:: What is required ::
Look through the data below and extract, unchanged, the lines from the one that contains "ball (white) |" to the one that contains "ball (pink) |", both included.

+ + + +

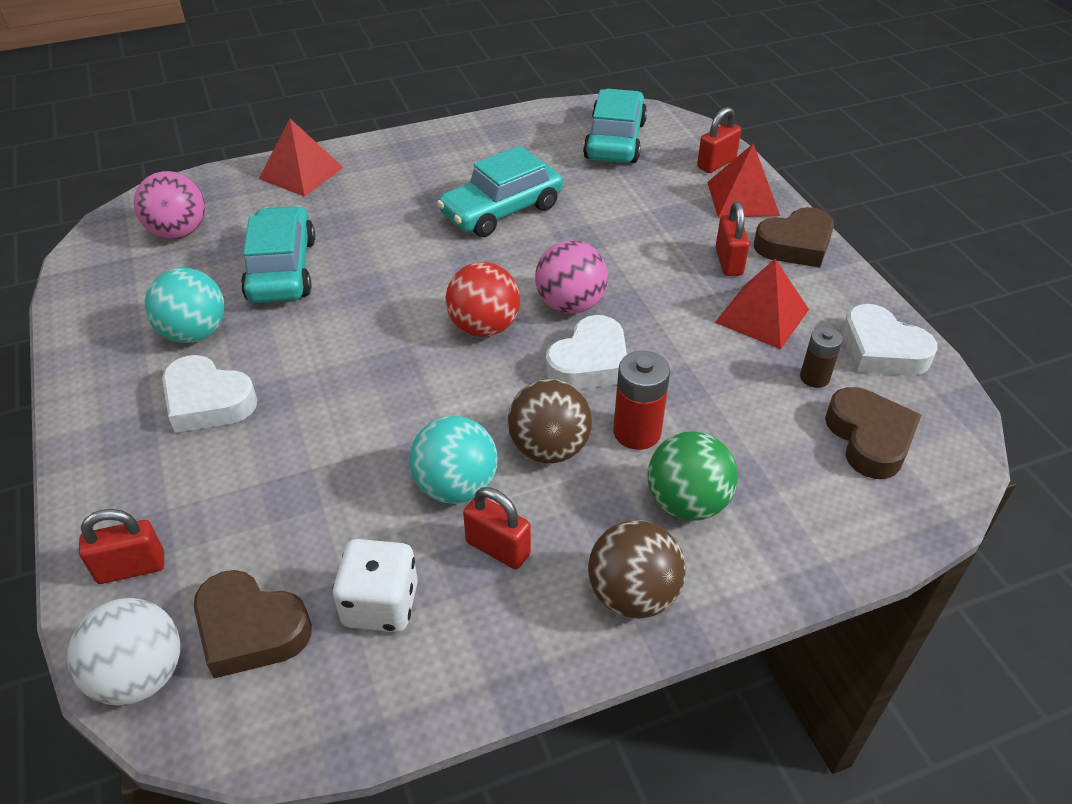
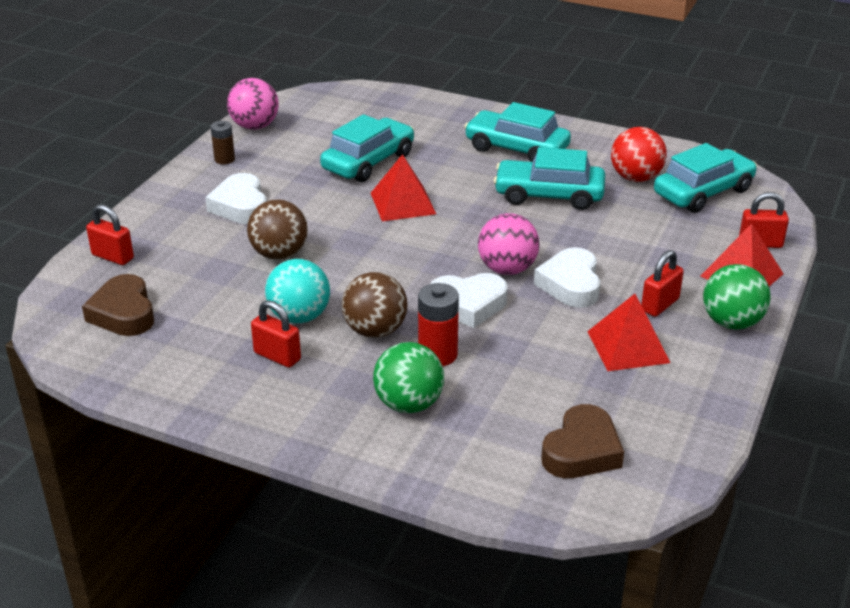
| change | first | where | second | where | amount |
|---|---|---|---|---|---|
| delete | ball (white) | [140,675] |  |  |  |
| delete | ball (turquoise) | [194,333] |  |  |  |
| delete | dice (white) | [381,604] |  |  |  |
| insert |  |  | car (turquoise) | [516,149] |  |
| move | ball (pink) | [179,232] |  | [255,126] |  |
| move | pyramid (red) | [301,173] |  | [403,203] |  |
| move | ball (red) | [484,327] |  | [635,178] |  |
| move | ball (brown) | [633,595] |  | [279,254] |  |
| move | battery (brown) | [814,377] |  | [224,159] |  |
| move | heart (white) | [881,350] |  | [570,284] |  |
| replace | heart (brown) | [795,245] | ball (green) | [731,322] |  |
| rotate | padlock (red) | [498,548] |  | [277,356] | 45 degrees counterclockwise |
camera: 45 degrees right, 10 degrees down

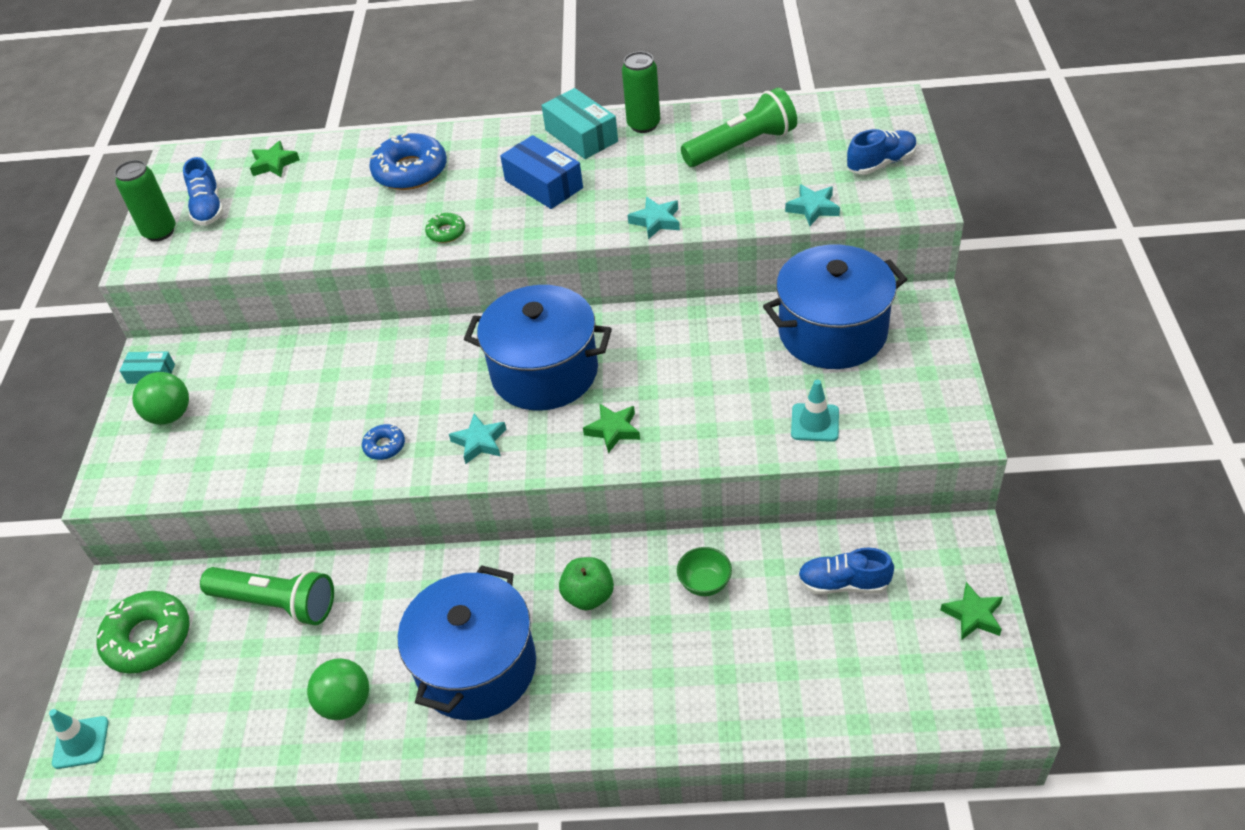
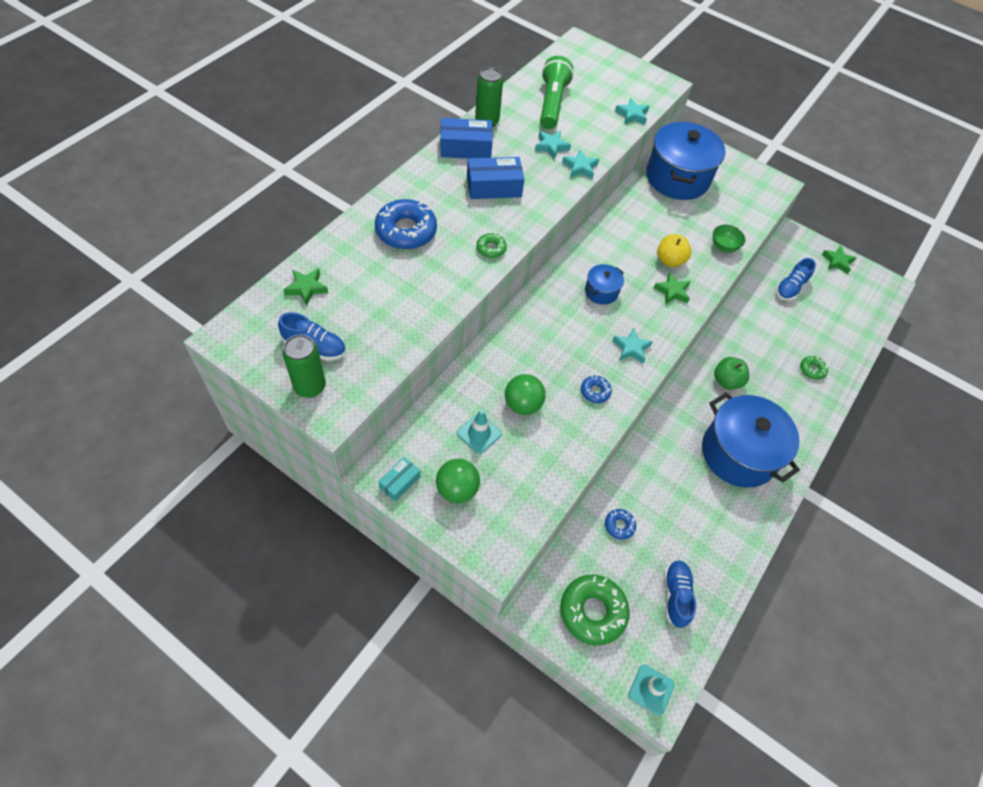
| change | first | where | second | where | amount |
|---|---|---|---|---|---|
| insert |  |  | star (turquoise) | [551,147] |  |
| insert |  |  | apple (yellow) | [670,260] |  |
| insert |  |  | donut (green) | [812,370] |  |
| move | ball (green) | [346,703] |  | [522,404] |  |
| move | bowl (green) | [705,583] |  | [723,247] |  |
| move | traffic cone (turquoise) | [815,423] |  | [479,433] |  |
| move | shoe (blue) | [881,163] |  | [675,596] |  |
| replace | flashlight (green) | [276,603] | donut (blue) | [619,525] |  |
| recolor | box (turquoise) | [581,136] | box (blue) | [465,148] |  |
| resize | pot (blue) | [544,372] |  | [601,291] | x0.46 |
camera: 65 degrees left, 10 degrees up

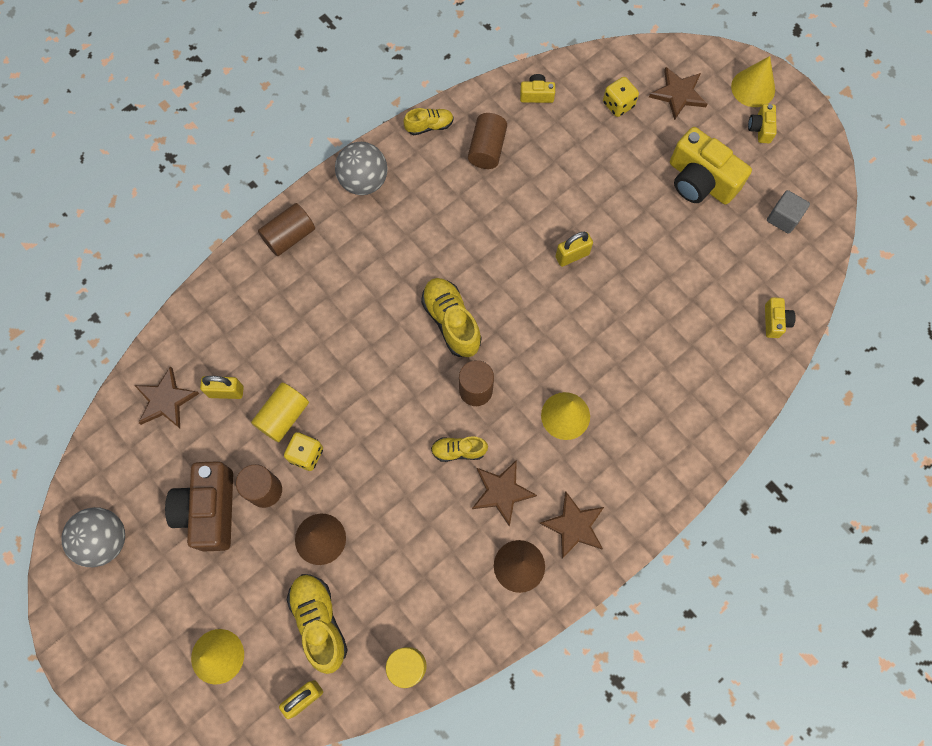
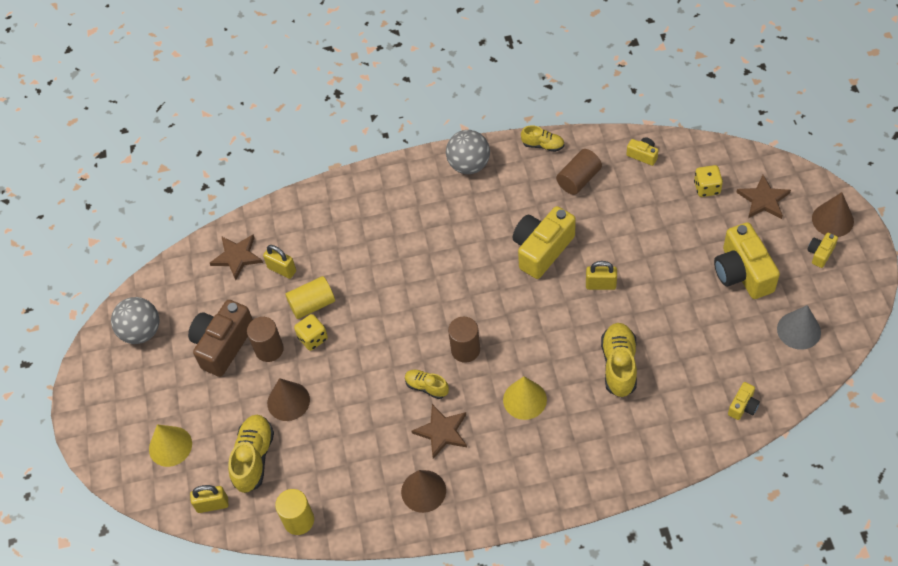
| change | first | where | second | where | amount |
|---|---|---|---|---|---|
| delete | cylinder (brown) | [289,236] |  |  |  |
| delete | star (brown) | [574,526] |  |  |  |
| insert |  |  | camera (yellow) | [542,249] |  |
| move | shoe (yellow) | [451,321] |  | [619,365] |  |
| replace | cube (grey) | [783,218] | cone (grey) | [798,330] |  |
| recolor | cone (yellow) | [753,88] | cone (brown) | [832,220] |  |
camera: 35 degrees right, 15 degrees down

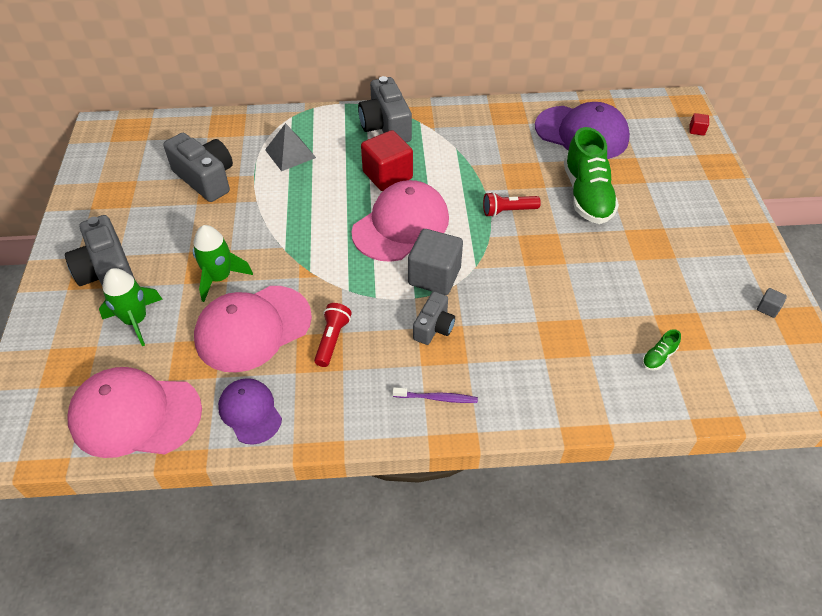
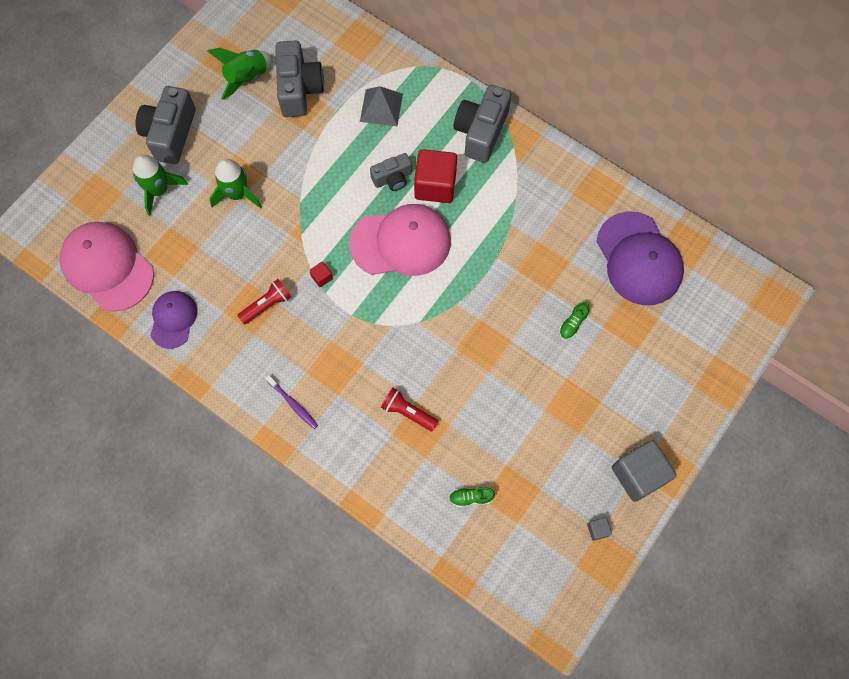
| change | first | where | second | where | amount |
|---|---|---|---|---|---|
| delete | cap (pink) | [253,328] |  |  |  |
| insert |  |  | rocket (green) | [246,78] |  |
| move | cube (grey) | [434,276] |  | [638,474] |  |
| move | camera (grey) | [434,327] |  | [392,178] |  |
| move | flashlight (red) | [508,211] |  | [408,412] |  |
| move | cube (red) | [696,130] |  | [322,277] |  |
| resize | shoe (green) | [587,195] |  | [572,324] | x0.41 |
camera: 40 degrees right, 20 degrees up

+ + + +

:: Reply to the task ::
| delete | ball (white) | [140,675] |  |  |  |
| delete | ball (turquoise) | [194,333] |  |  |  |
| delete | dice (white) | [381,604] |  |  |  |
| insert |  |  | car (turquoise) | [516,149] |  |
| move | ball (pink) | [179,232] |  | [255,126] |  |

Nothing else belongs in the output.